▶ **TASK OBJECTIVE**
The reply must consist of the complete listing, reproduced exactly, with no images included.

▶ **MATERIAL PROVIDED**

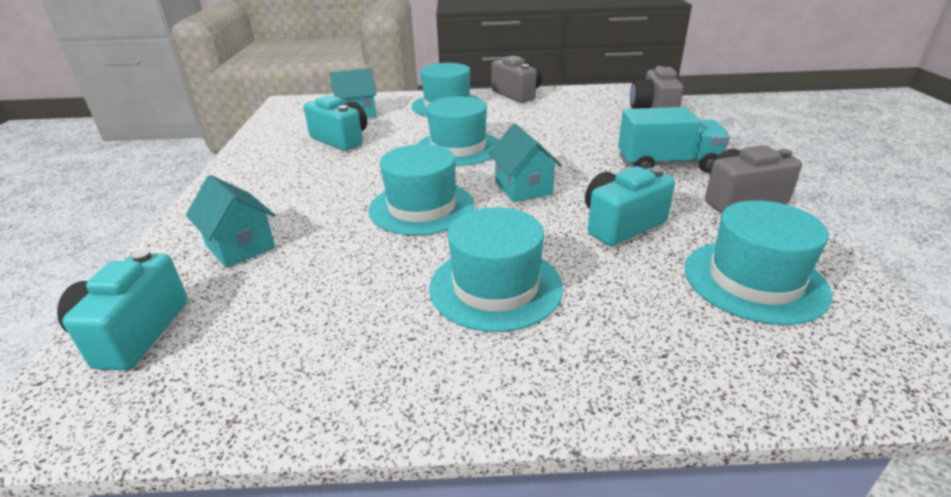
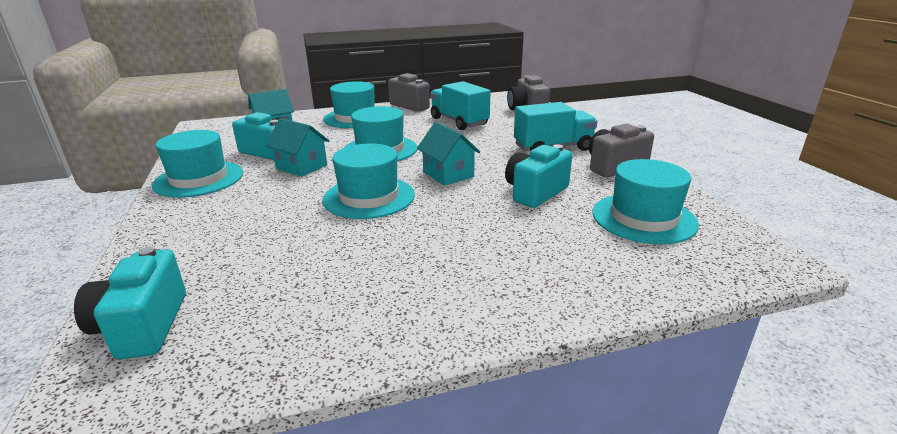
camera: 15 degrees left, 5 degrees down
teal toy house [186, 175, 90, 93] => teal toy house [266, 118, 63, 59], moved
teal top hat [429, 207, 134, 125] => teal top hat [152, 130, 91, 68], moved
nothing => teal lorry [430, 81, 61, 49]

▶ **COMPLETED EXERCISE**
camera: 15 degrees left, 5 degrees down
teal toy house [186, 175, 90, 93] => teal toy house [266, 118, 63, 59], moved
teal top hat [429, 207, 134, 125] => teal top hat [152, 130, 91, 68], moved
nothing => teal lorry [430, 81, 61, 49]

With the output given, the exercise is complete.